(Data supplied Opens)
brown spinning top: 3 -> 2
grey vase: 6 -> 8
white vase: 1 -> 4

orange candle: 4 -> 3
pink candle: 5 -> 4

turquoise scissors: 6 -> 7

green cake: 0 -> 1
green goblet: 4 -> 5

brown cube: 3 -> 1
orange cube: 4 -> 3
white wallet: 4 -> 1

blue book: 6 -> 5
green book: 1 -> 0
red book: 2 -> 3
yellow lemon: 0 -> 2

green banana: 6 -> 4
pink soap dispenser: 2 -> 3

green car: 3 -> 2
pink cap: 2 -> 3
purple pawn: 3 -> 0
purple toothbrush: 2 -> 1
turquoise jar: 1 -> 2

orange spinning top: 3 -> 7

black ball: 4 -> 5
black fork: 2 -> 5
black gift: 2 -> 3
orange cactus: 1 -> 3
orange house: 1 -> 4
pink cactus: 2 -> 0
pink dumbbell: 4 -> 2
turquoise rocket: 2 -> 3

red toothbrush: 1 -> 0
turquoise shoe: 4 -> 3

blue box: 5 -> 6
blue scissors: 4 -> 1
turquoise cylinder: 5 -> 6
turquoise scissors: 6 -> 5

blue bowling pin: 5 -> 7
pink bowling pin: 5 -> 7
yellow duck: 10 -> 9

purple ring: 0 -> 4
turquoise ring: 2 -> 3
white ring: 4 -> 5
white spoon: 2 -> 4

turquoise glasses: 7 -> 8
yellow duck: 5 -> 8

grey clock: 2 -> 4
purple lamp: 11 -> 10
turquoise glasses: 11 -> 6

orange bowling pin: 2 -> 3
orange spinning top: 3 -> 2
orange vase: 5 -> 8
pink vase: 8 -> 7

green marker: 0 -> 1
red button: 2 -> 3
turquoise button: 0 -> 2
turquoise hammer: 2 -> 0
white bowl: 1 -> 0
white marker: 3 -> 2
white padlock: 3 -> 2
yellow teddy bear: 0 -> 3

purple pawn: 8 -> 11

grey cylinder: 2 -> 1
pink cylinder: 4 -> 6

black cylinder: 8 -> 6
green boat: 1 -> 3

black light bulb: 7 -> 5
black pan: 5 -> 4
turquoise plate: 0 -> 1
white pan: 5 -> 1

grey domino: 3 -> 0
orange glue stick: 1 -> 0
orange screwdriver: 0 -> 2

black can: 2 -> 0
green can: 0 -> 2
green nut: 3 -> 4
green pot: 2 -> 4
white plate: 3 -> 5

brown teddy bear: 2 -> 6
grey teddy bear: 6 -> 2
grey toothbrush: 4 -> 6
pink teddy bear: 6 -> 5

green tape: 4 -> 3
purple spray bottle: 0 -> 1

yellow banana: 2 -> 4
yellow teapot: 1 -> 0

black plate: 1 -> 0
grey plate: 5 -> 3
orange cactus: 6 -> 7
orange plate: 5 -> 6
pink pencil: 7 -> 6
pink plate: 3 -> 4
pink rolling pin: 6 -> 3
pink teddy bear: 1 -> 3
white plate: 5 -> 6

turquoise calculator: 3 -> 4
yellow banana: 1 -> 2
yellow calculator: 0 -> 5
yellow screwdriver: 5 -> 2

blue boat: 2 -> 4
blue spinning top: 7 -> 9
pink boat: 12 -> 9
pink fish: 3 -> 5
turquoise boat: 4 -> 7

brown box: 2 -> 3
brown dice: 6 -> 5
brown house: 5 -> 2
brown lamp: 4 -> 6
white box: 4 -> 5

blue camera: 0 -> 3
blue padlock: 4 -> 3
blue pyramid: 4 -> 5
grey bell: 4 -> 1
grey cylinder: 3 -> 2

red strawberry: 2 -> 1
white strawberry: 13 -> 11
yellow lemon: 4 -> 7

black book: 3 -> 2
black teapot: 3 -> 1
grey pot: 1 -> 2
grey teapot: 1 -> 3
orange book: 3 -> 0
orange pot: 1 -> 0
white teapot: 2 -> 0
(Data supplied Closes)
Your task.
Begin at the line containing "turquoise plate: 0 -> 1" and reproduce every line through the last one in the records above, exactly.

Finished exercise.
turquoise plate: 0 -> 1
white pan: 5 -> 1

grey domino: 3 -> 0
orange glue stick: 1 -> 0
orange screwdriver: 0 -> 2

black can: 2 -> 0
green can: 0 -> 2
green nut: 3 -> 4
green pot: 2 -> 4
white plate: 3 -> 5

brown teddy bear: 2 -> 6
grey teddy bear: 6 -> 2
grey toothbrush: 4 -> 6
pink teddy bear: 6 -> 5

green tape: 4 -> 3
purple spray bottle: 0 -> 1

yellow banana: 2 -> 4
yellow teapot: 1 -> 0

black plate: 1 -> 0
grey plate: 5 -> 3
orange cactus: 6 -> 7
orange plate: 5 -> 6
pink pencil: 7 -> 6
pink plate: 3 -> 4
pink rolling pin: 6 -> 3
pink teddy bear: 1 -> 3
white plate: 5 -> 6

turquoise calculator: 3 -> 4
yellow banana: 1 -> 2
yellow calculator: 0 -> 5
yellow screwdriver: 5 -> 2

blue boat: 2 -> 4
blue spinning top: 7 -> 9
pink boat: 12 -> 9
pink fish: 3 -> 5
turquoise boat: 4 -> 7

brown box: 2 -> 3
brown dice: 6 -> 5
brown house: 5 -> 2
brown lamp: 4 -> 6
white box: 4 -> 5

blue camera: 0 -> 3
blue padlock: 4 -> 3
blue pyramid: 4 -> 5
grey bell: 4 -> 1
grey cylinder: 3 -> 2

red strawberry: 2 -> 1
white strawberry: 13 -> 11
yellow lemon: 4 -> 7

black book: 3 -> 2
black teapot: 3 -> 1
grey pot: 1 -> 2
grey teapot: 1 -> 3
orange book: 3 -> 0
orange pot: 1 -> 0
white teapot: 2 -> 0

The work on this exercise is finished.